Filter the entries for lines with the word "yellow".

-*-

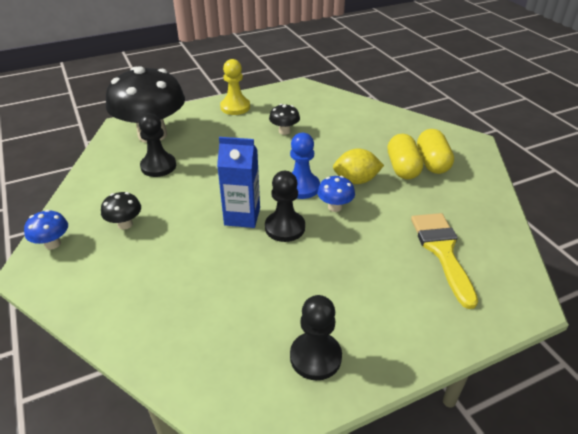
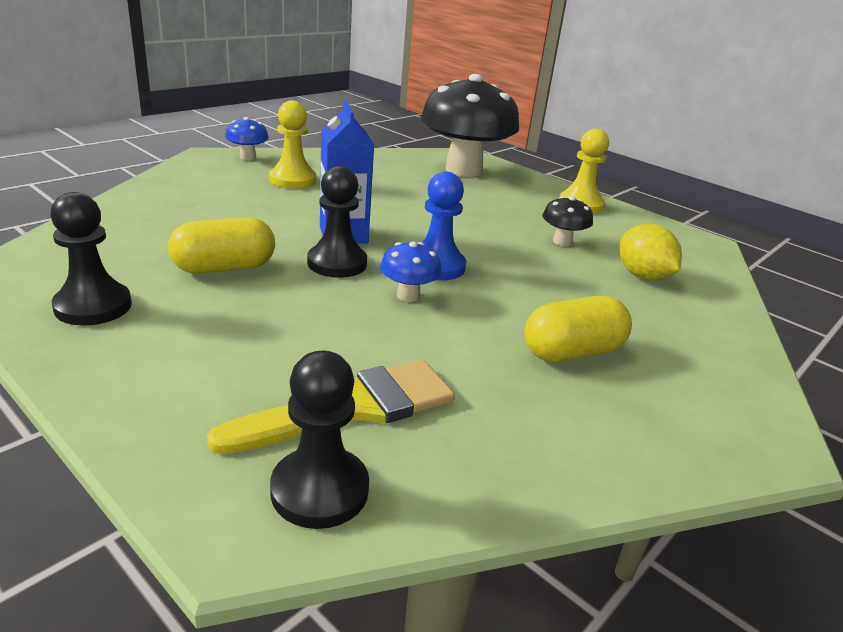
camera: 65 degrees right, 10 degrees down
(125, 224) = (293, 180): black mushroom -> yellow pawn
(158, 166) = (406, 181): black pawn -> black pawn (320, 490)
(356, 180) = (491, 308): yellow lemon -> yellow lemon (642, 276)
(432, 162) = (625, 387): yellow capsule -> yellow capsule (224, 268)

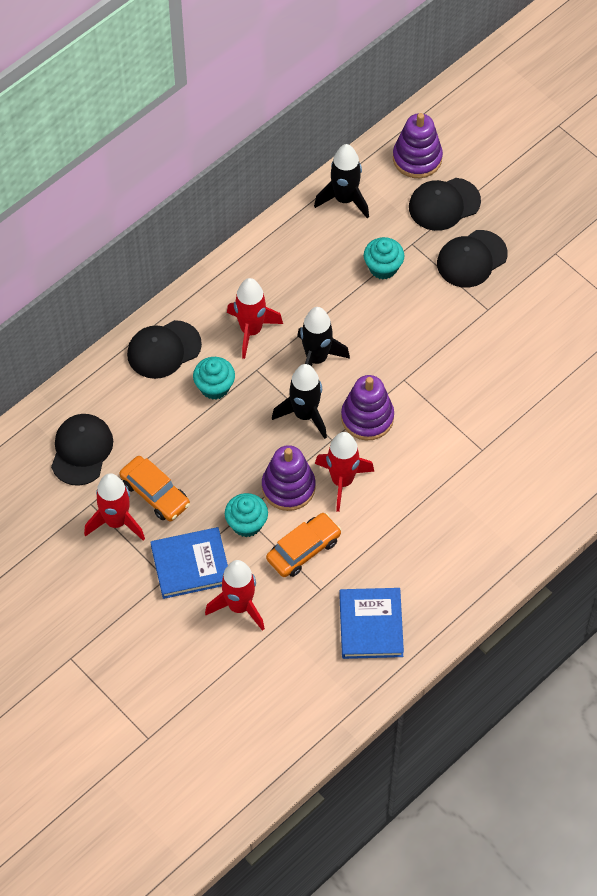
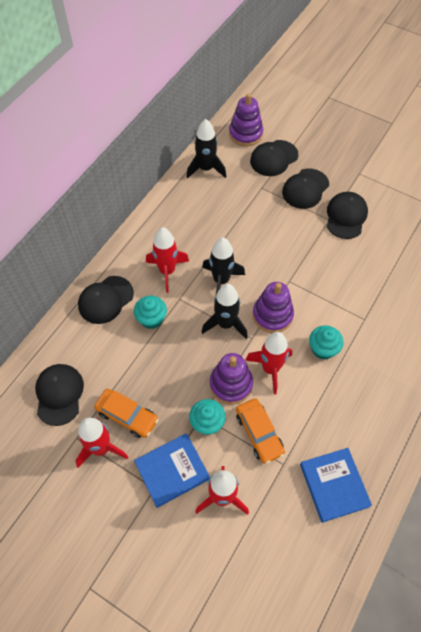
camera: 15 degrees left, 0 degrees up
(303, 549) = (259, 433): orange car -> orange car turned 120 degrees clockwise
(383, 267) = (247, 207): turquoise cupcake -> turquoise cupcake (323, 349)
(512, 310) = (346, 216): none -> black cap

-*-

§ Result for this exercise:
(125, 224) = (293, 180): black mushroom -> yellow pawn
(356, 180) = (491, 308): yellow lemon -> yellow lemon (642, 276)
(432, 162) = (625, 387): yellow capsule -> yellow capsule (224, 268)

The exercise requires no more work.